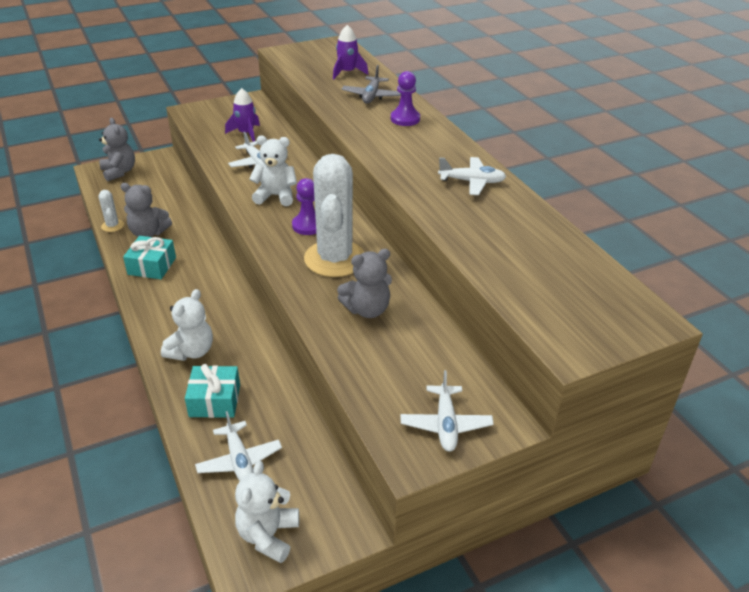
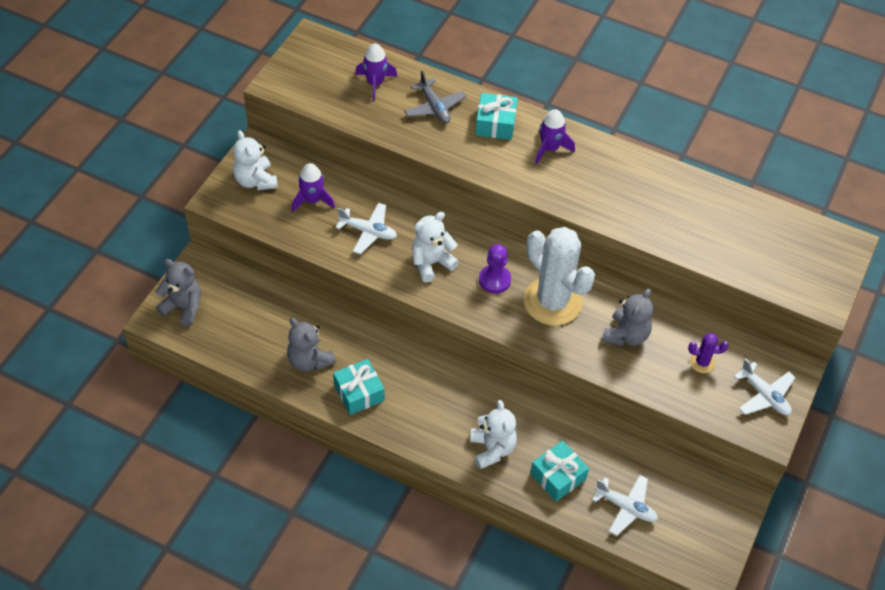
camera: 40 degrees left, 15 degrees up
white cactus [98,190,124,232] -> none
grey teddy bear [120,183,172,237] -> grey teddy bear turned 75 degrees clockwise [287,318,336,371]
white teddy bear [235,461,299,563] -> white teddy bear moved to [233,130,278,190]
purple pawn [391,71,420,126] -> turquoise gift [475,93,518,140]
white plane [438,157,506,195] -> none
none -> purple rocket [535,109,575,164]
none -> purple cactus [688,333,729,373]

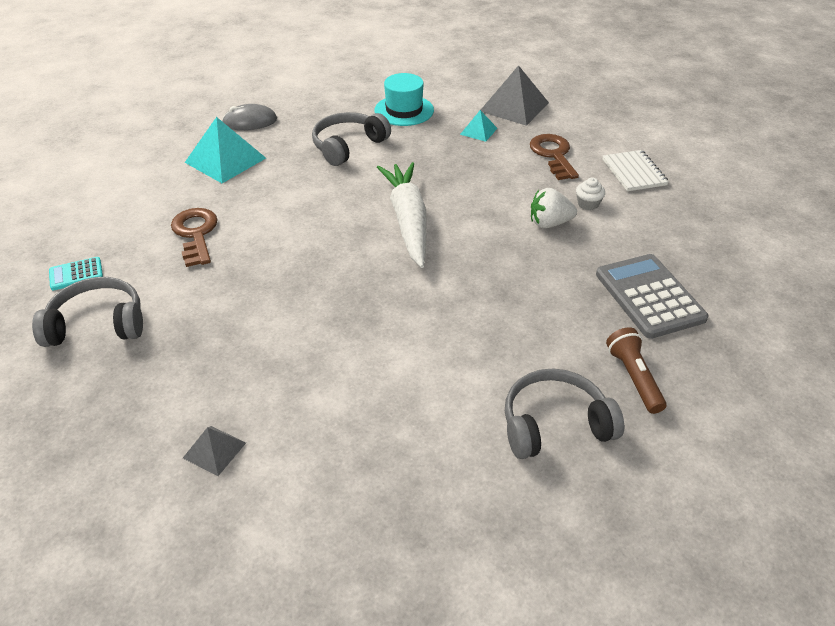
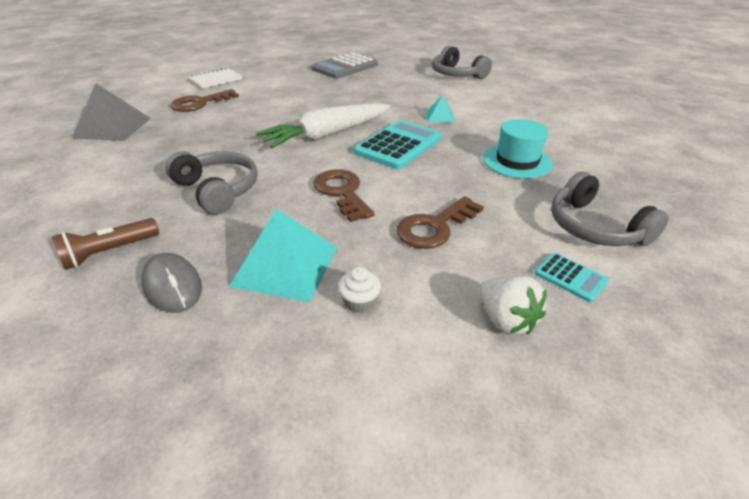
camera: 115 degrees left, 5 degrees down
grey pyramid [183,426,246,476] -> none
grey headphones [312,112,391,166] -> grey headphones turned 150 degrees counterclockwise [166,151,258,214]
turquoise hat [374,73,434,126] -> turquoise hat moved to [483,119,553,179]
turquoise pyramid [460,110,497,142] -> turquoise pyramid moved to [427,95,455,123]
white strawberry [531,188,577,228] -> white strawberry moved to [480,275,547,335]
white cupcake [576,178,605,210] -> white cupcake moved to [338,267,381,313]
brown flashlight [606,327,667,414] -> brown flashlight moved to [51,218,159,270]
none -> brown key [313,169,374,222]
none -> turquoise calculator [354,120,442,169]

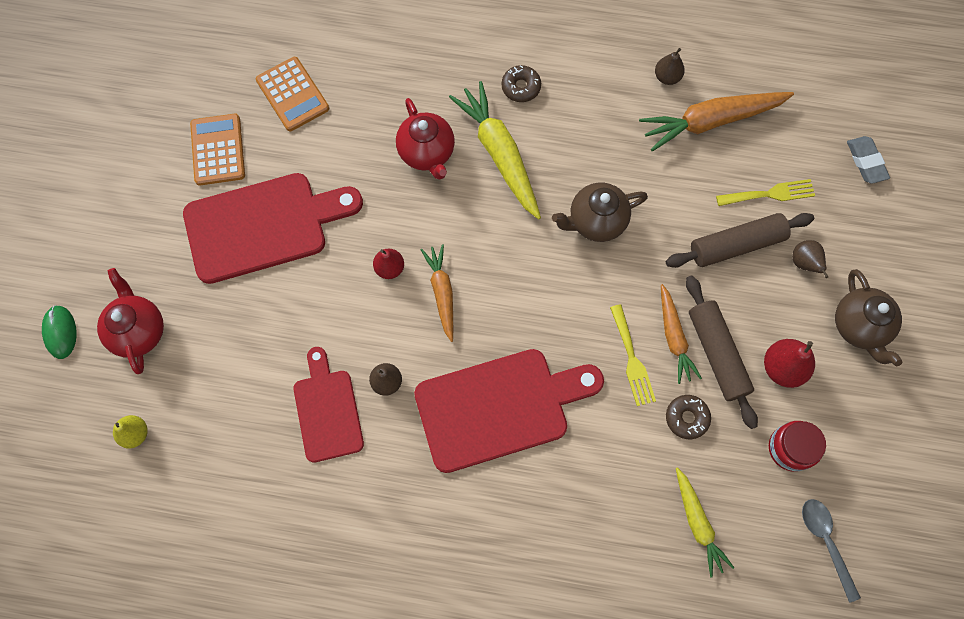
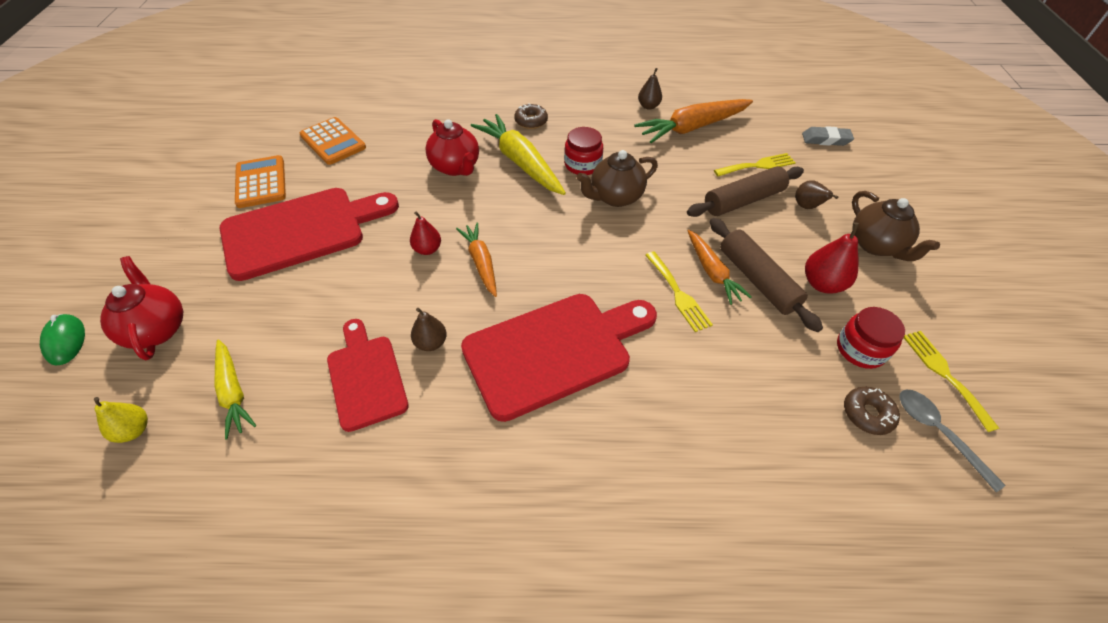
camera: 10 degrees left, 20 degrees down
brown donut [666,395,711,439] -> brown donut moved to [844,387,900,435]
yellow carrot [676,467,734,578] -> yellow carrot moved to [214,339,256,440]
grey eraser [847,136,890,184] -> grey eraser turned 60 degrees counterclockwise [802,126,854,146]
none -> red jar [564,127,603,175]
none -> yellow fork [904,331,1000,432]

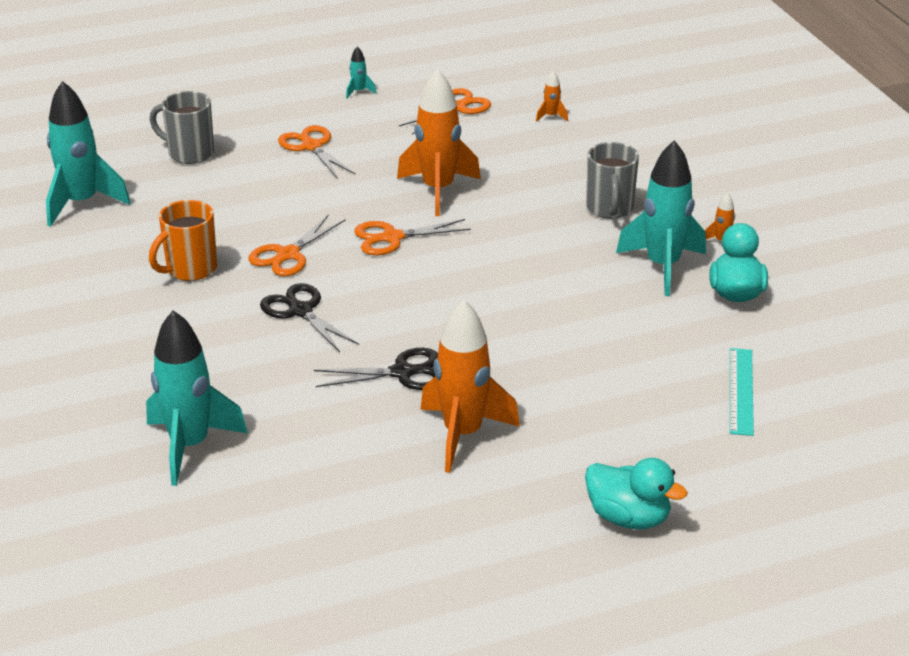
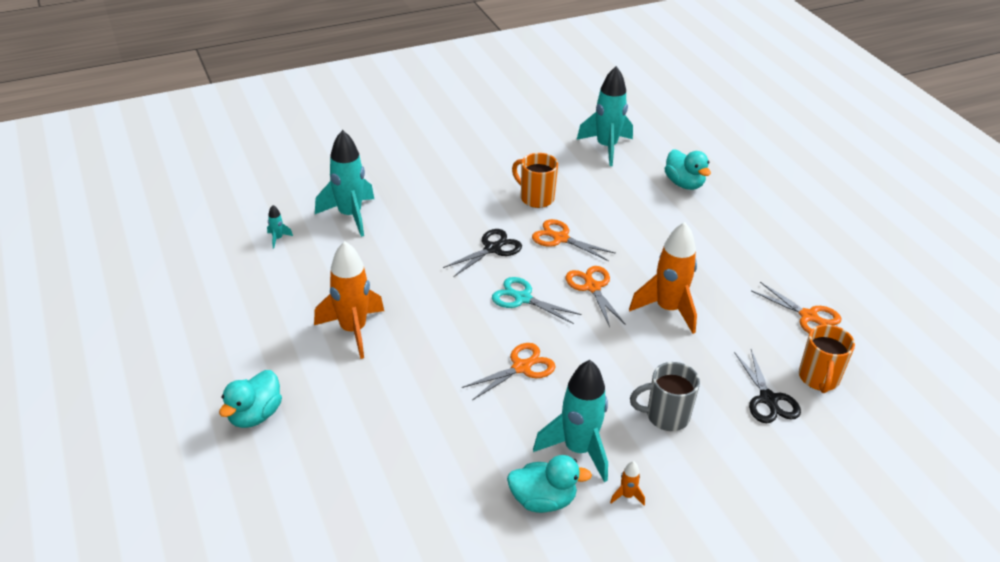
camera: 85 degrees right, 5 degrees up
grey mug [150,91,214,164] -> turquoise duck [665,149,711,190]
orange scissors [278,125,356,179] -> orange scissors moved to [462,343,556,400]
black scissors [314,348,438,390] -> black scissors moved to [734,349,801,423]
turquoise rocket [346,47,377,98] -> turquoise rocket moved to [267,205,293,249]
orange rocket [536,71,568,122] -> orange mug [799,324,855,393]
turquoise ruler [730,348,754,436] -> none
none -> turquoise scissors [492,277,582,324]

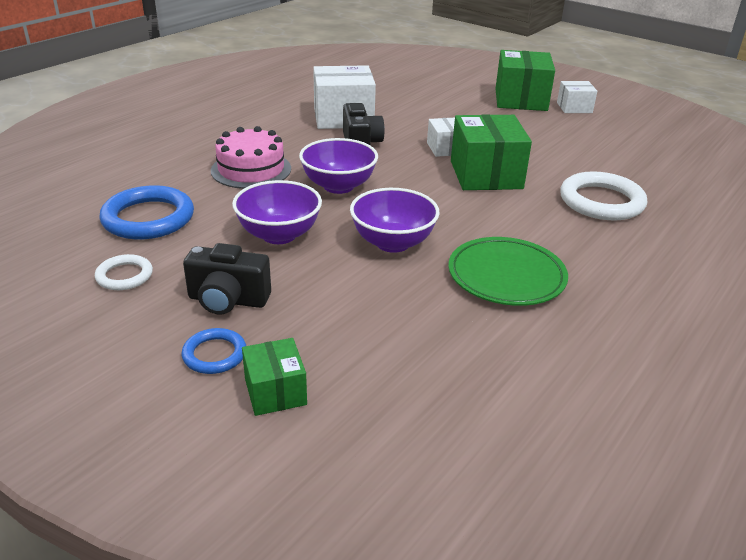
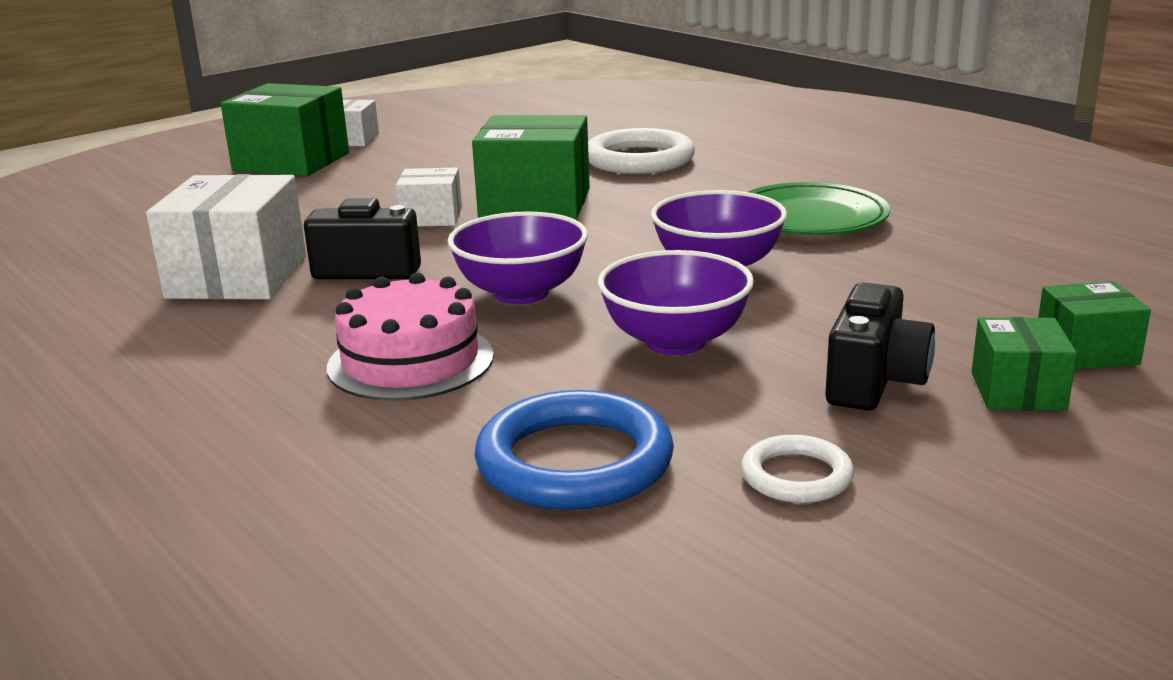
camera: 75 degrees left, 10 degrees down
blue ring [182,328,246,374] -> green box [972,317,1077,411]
——————
**Exercise brief**.
All of the data must be set down exactly, with no pictures included.

**Solved problem**.
camera: 40 degrees left, 15 degrees up
white cactus [98,190,124,232] -> none
grey teddy bear [120,183,172,237] -> grey teddy bear turned 75 degrees clockwise [287,318,336,371]
white teddy bear [235,461,299,563] -> white teddy bear moved to [233,130,278,190]
purple pawn [391,71,420,126] -> turquoise gift [475,93,518,140]
white plane [438,157,506,195] -> none
none -> purple rocket [535,109,575,164]
none -> purple cactus [688,333,729,373]

camera: 115 degrees left, 5 degrees down
grey pyramid [183,426,246,476] -> none
grey headphones [312,112,391,166] -> grey headphones turned 150 degrees counterclockwise [166,151,258,214]
turquoise hat [374,73,434,126] -> turquoise hat moved to [483,119,553,179]
turquoise pyramid [460,110,497,142] -> turquoise pyramid moved to [427,95,455,123]
white strawberry [531,188,577,228] -> white strawberry moved to [480,275,547,335]
white cupcake [576,178,605,210] -> white cupcake moved to [338,267,381,313]
brown flashlight [606,327,667,414] -> brown flashlight moved to [51,218,159,270]
none -> brown key [313,169,374,222]
none -> turquoise calculator [354,120,442,169]

camera: 10 degrees left, 20 degrees down
brown donut [666,395,711,439] -> brown donut moved to [844,387,900,435]
yellow carrot [676,467,734,578] -> yellow carrot moved to [214,339,256,440]
grey eraser [847,136,890,184] -> grey eraser turned 60 degrees counterclockwise [802,126,854,146]
none -> red jar [564,127,603,175]
none -> yellow fork [904,331,1000,432]

camera: 85 degrees right, 5 degrees up
grey mug [150,91,214,164] -> turquoise duck [665,149,711,190]
orange scissors [278,125,356,179] -> orange scissors moved to [462,343,556,400]
black scissors [314,348,438,390] -> black scissors moved to [734,349,801,423]
turquoise rocket [346,47,377,98] -> turquoise rocket moved to [267,205,293,249]
orange rocket [536,71,568,122] -> orange mug [799,324,855,393]
turquoise ruler [730,348,754,436] -> none
none -> turquoise scissors [492,277,582,324]

camera: 75 degrees left, 10 degrees down
blue ring [182,328,246,374] -> green box [972,317,1077,411]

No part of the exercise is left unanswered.